What the task asks »
From the entries below, return only the lines starting at the one that contains "C4: 330nF (U1/out, n14) -> 330nF (n14, n24)" and ending at the one that contains "U1 pin in-: +3V3 -> n18", exactly as they stand.

Exercise material »
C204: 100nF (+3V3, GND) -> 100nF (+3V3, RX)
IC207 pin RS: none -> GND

==

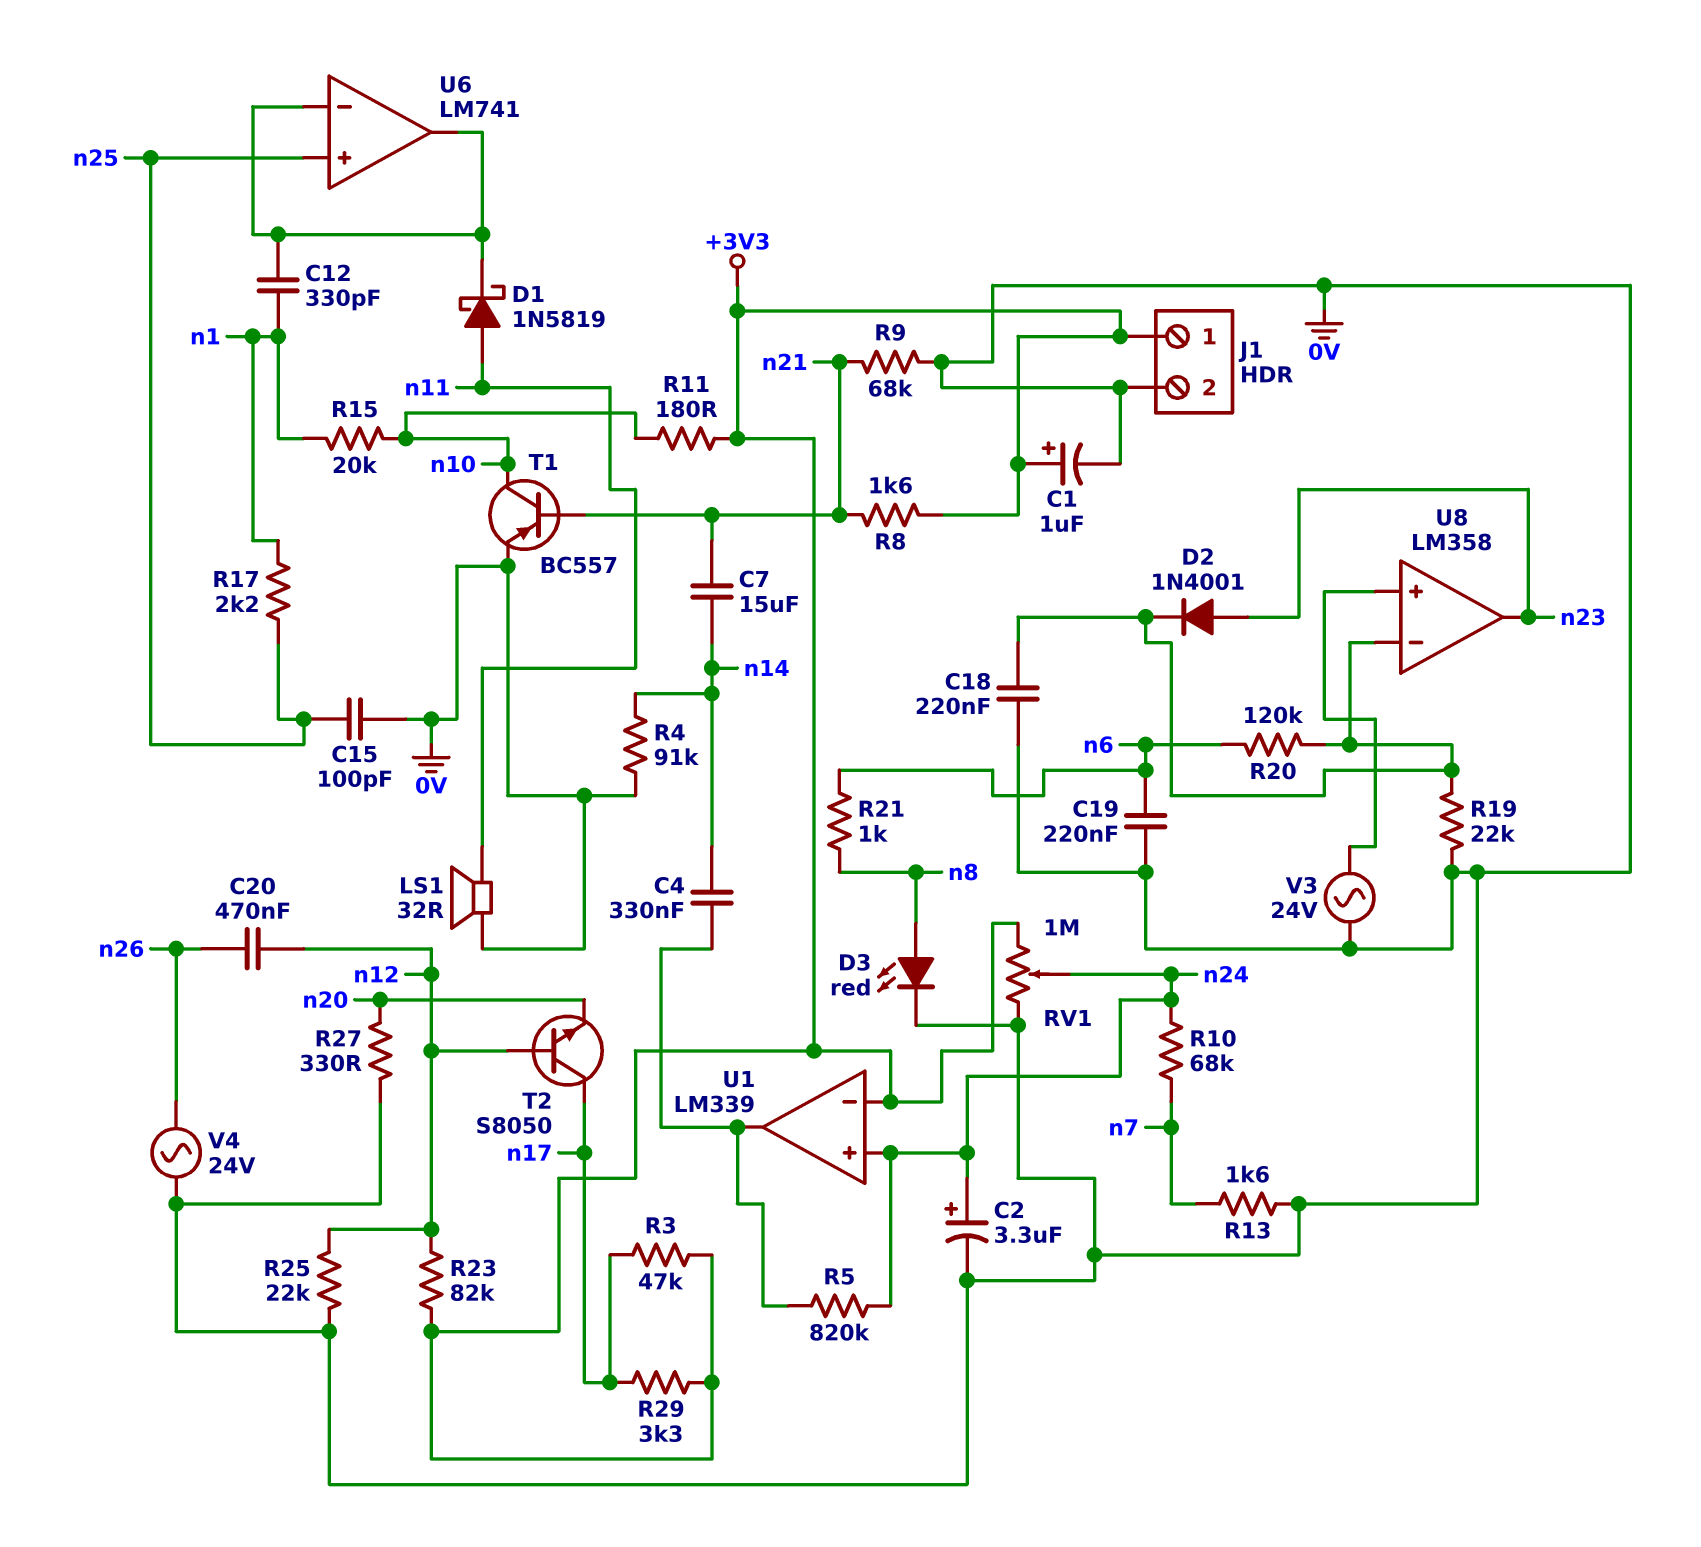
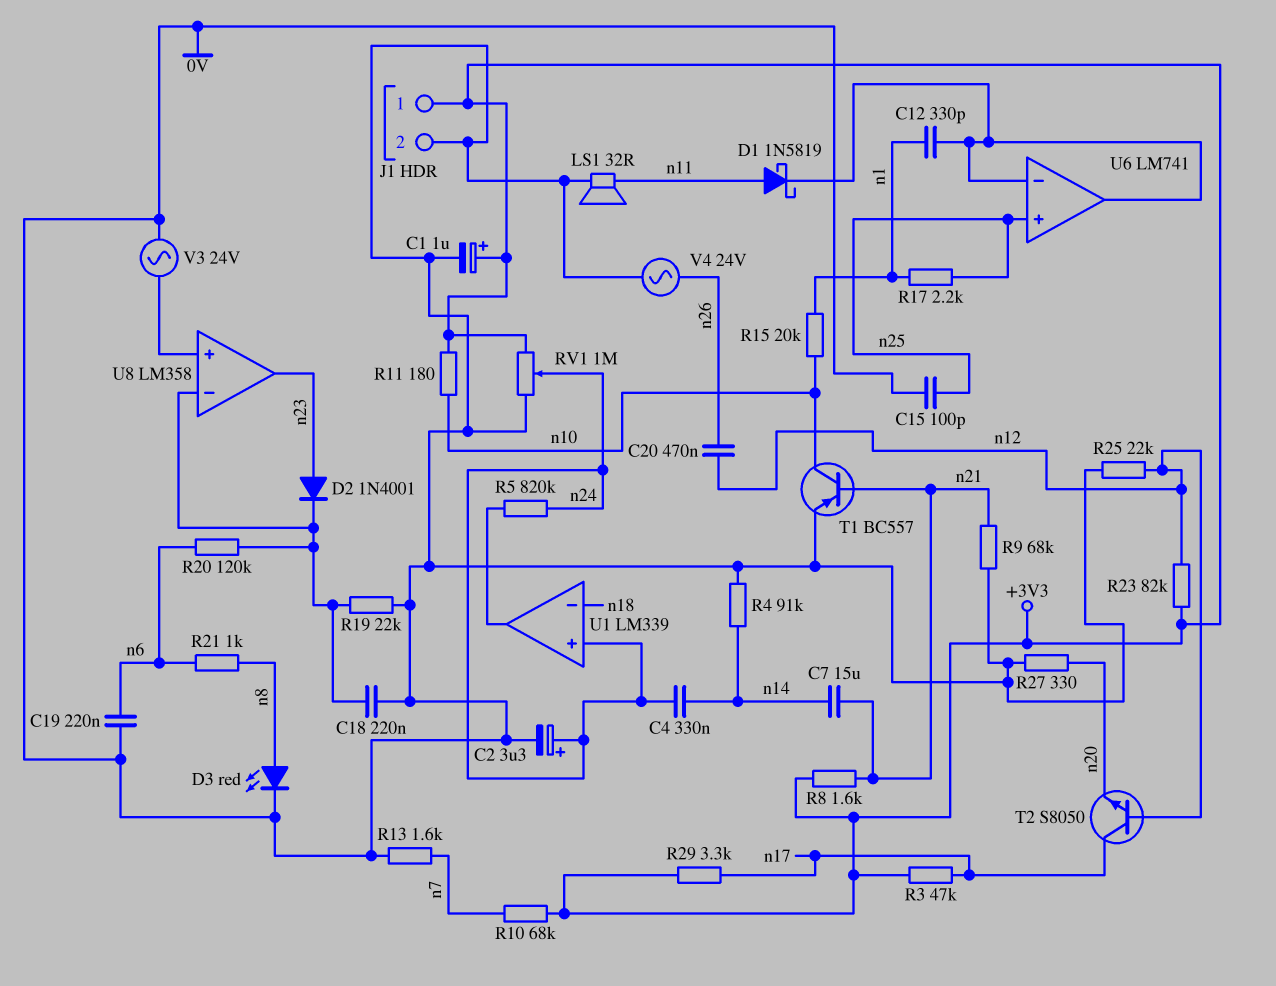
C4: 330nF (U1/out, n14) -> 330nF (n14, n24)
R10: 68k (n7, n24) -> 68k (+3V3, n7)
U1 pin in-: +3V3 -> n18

Output of the task »
C4: 330nF (U1/out, n14) -> 330nF (n14, n24)
R10: 68k (n7, n24) -> 68k (+3V3, n7)
U1 pin in-: +3V3 -> n18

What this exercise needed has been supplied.